Colored object counts:
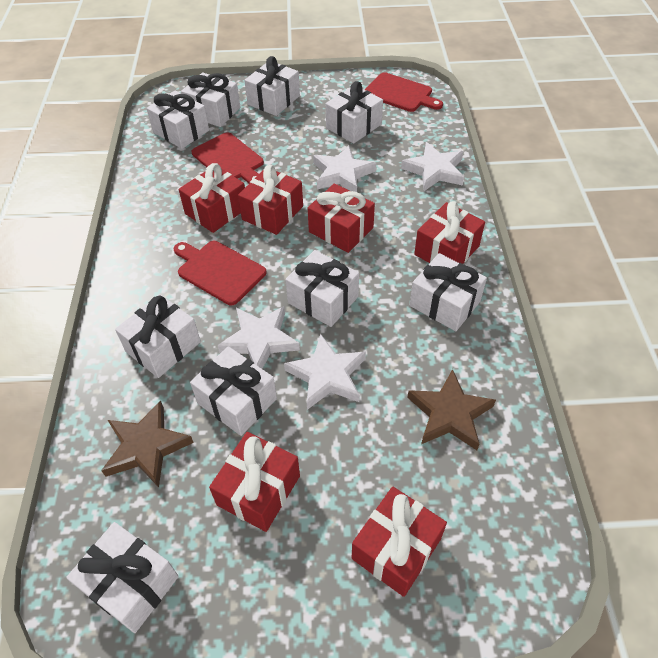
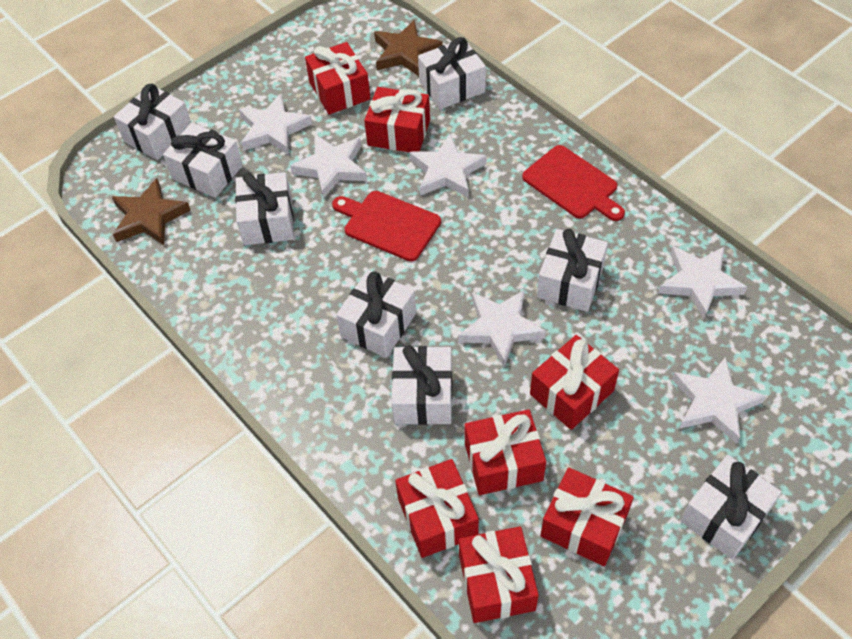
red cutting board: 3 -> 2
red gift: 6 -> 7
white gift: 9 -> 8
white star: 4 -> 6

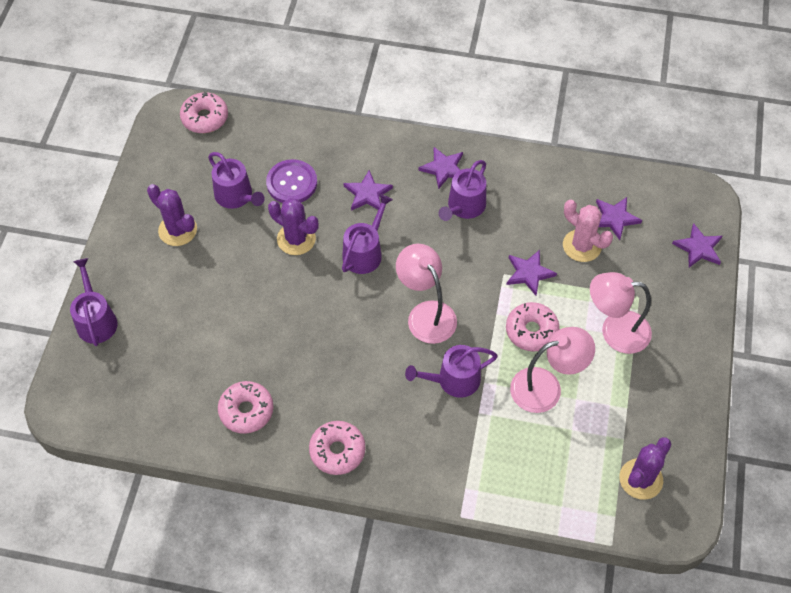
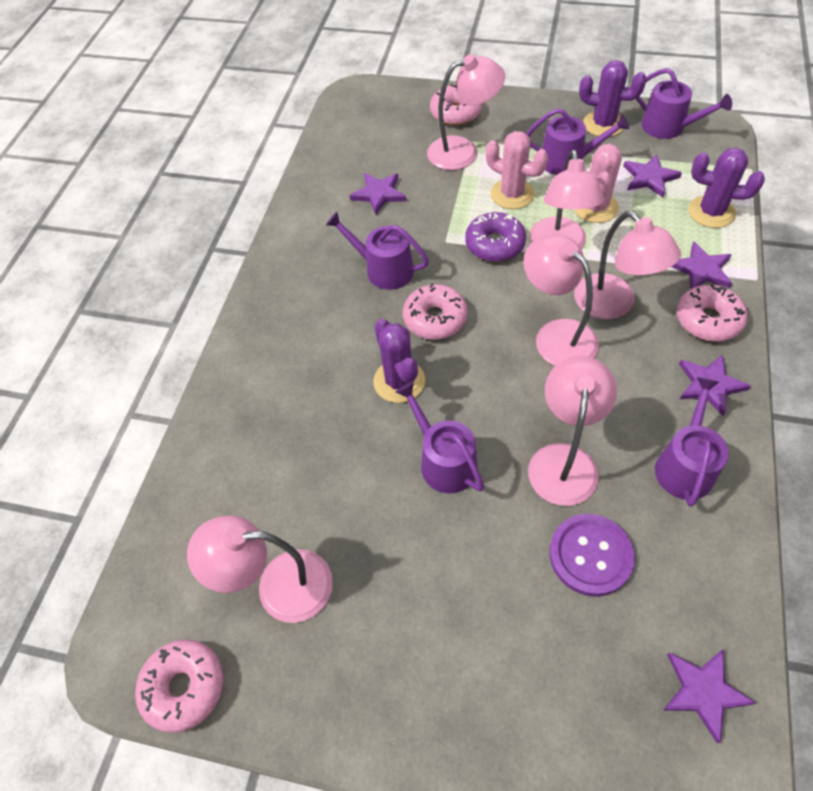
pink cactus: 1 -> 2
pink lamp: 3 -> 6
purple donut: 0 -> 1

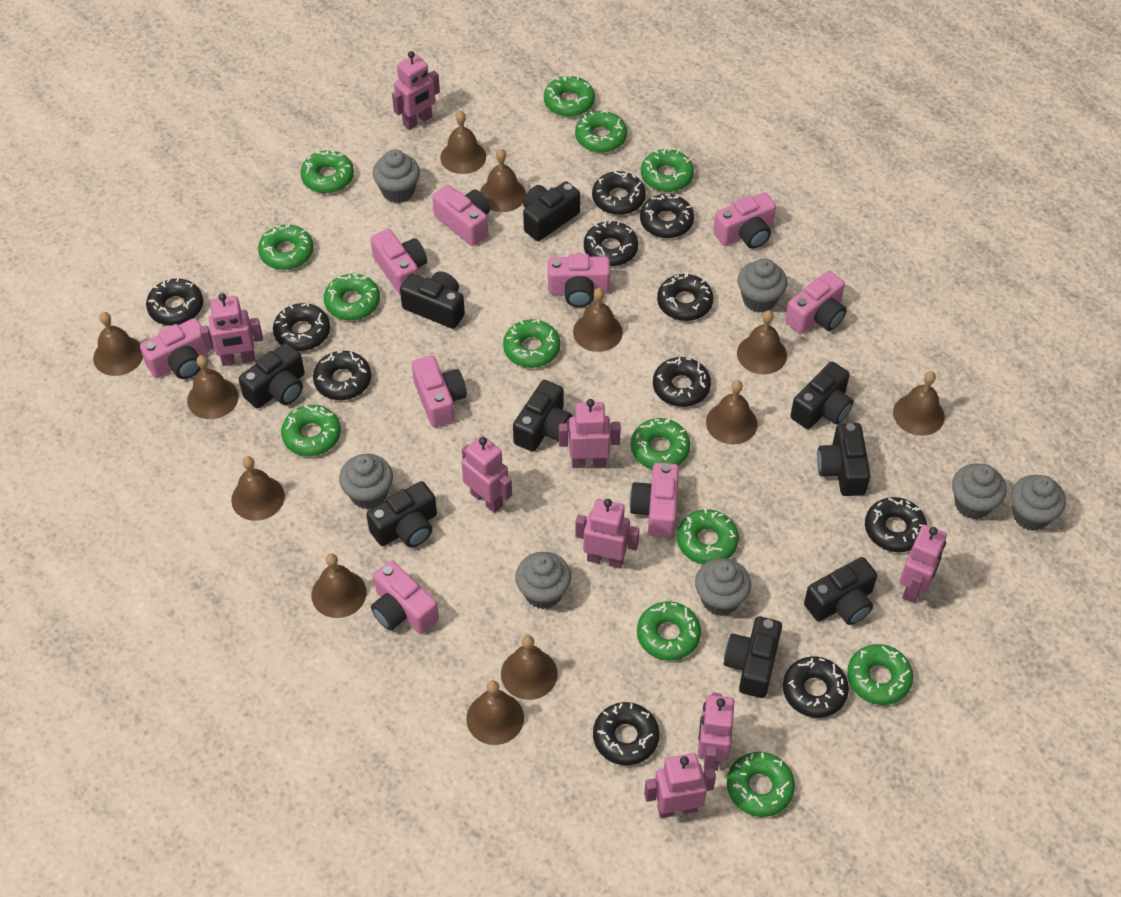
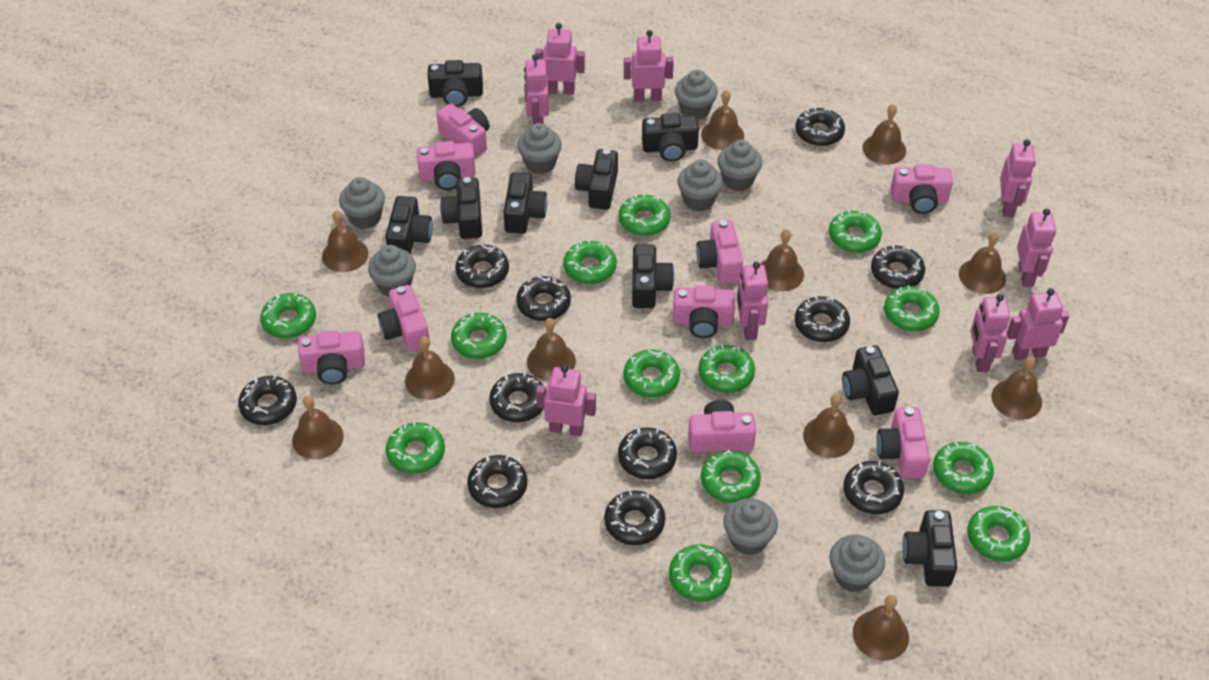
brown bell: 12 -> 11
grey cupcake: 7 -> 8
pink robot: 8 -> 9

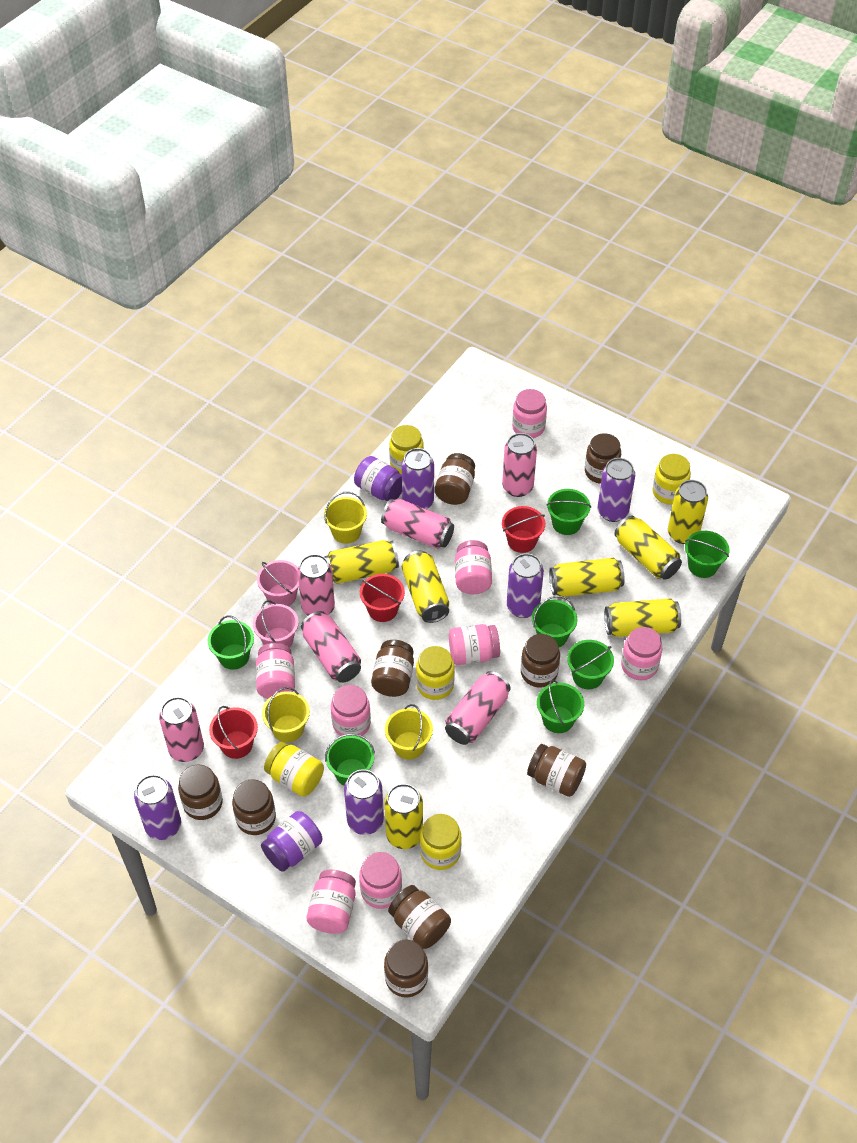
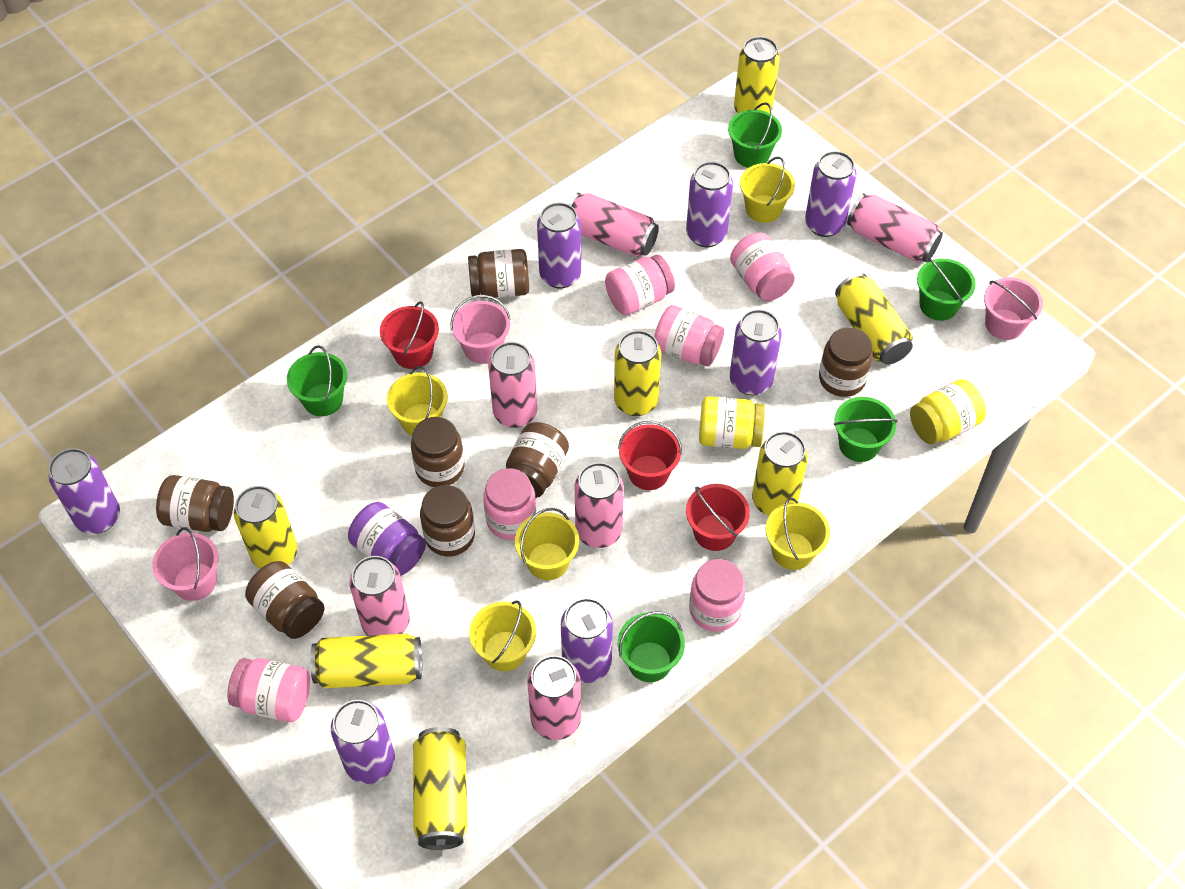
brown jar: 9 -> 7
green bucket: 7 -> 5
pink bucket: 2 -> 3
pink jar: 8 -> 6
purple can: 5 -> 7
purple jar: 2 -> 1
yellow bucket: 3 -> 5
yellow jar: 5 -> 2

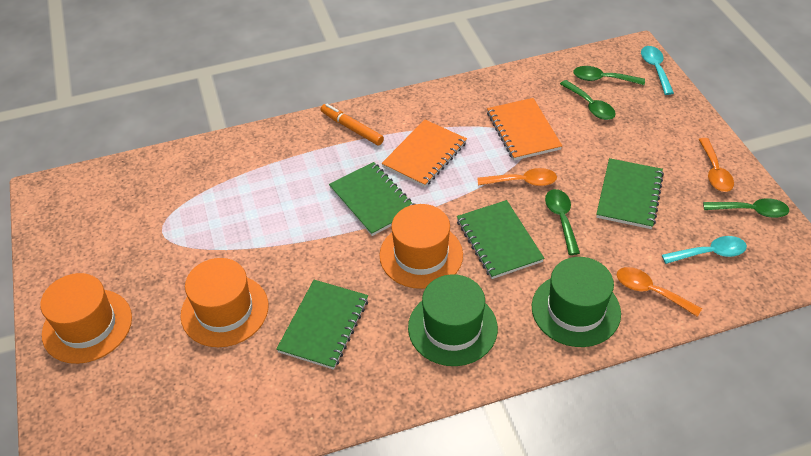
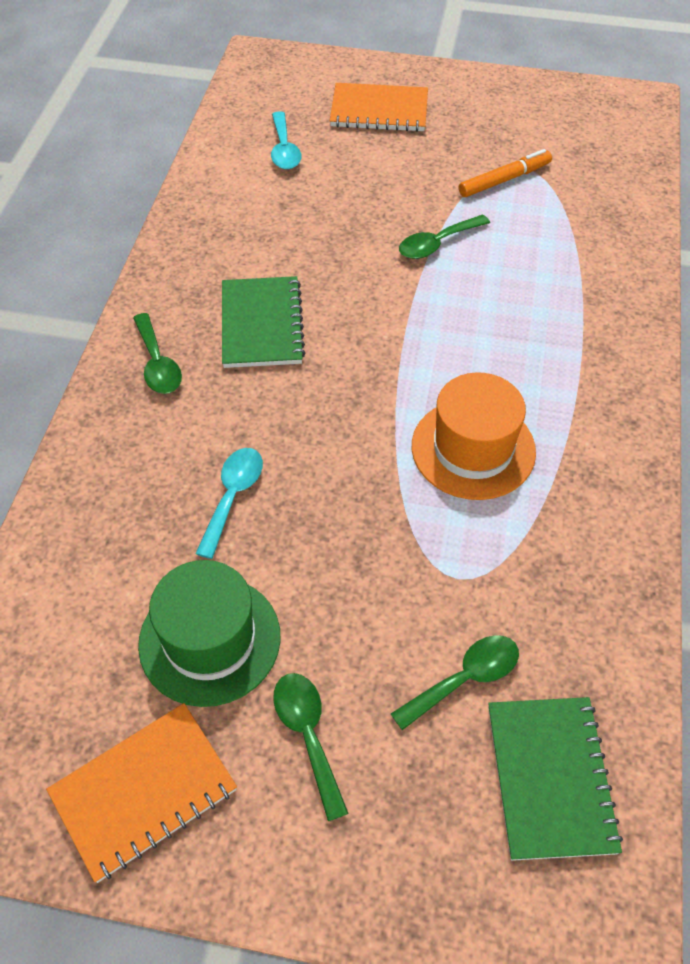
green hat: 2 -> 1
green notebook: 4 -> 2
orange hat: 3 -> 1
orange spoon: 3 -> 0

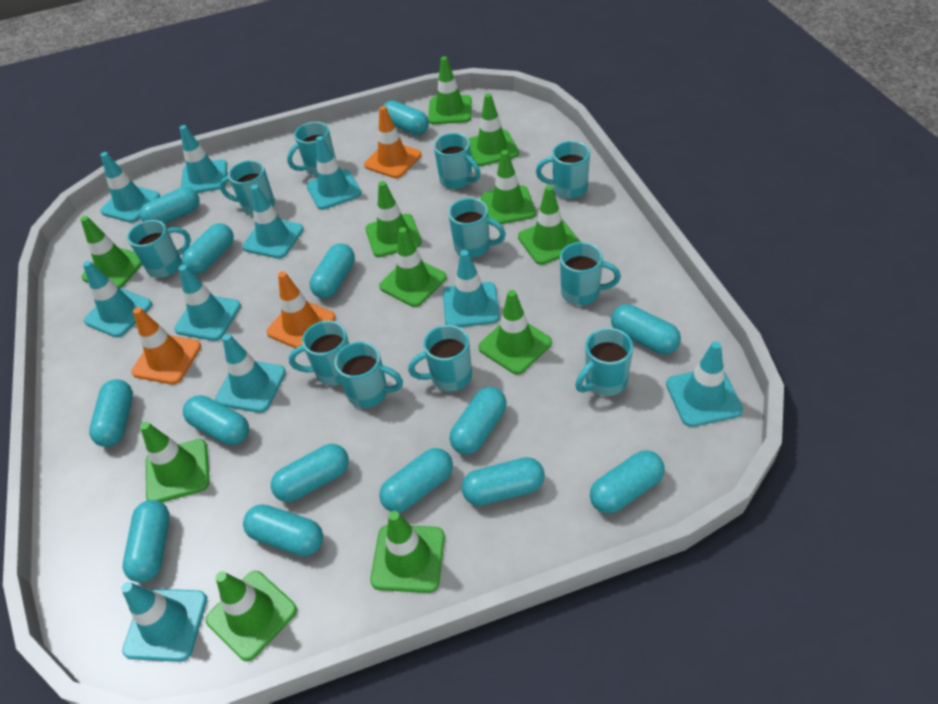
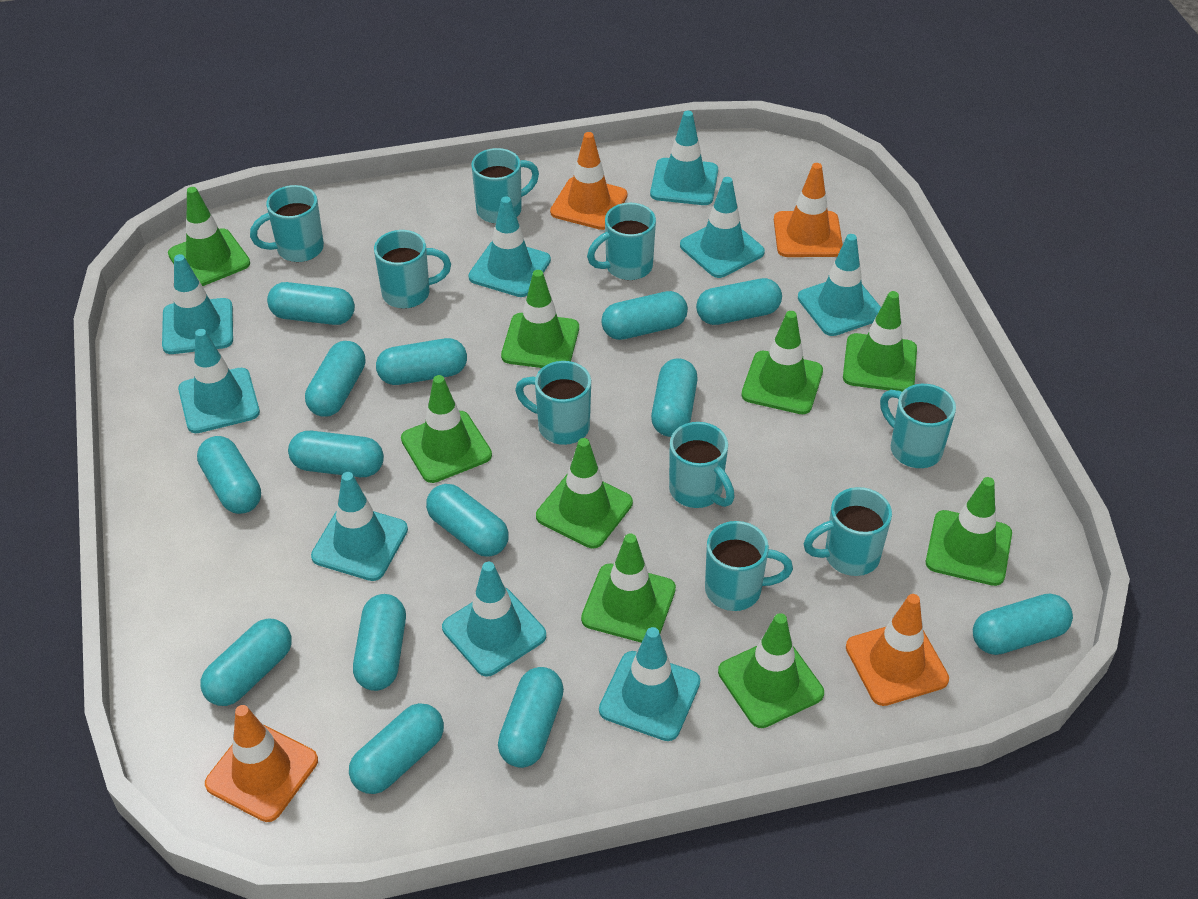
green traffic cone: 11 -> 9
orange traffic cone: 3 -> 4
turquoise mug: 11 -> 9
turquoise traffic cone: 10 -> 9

Required action:
Only the lines from the one containing "orange traffic cone: 3 -> 4" through the end of the entries above should be written out, exactly and in full.

Answer:
orange traffic cone: 3 -> 4
turquoise mug: 11 -> 9
turquoise traffic cone: 10 -> 9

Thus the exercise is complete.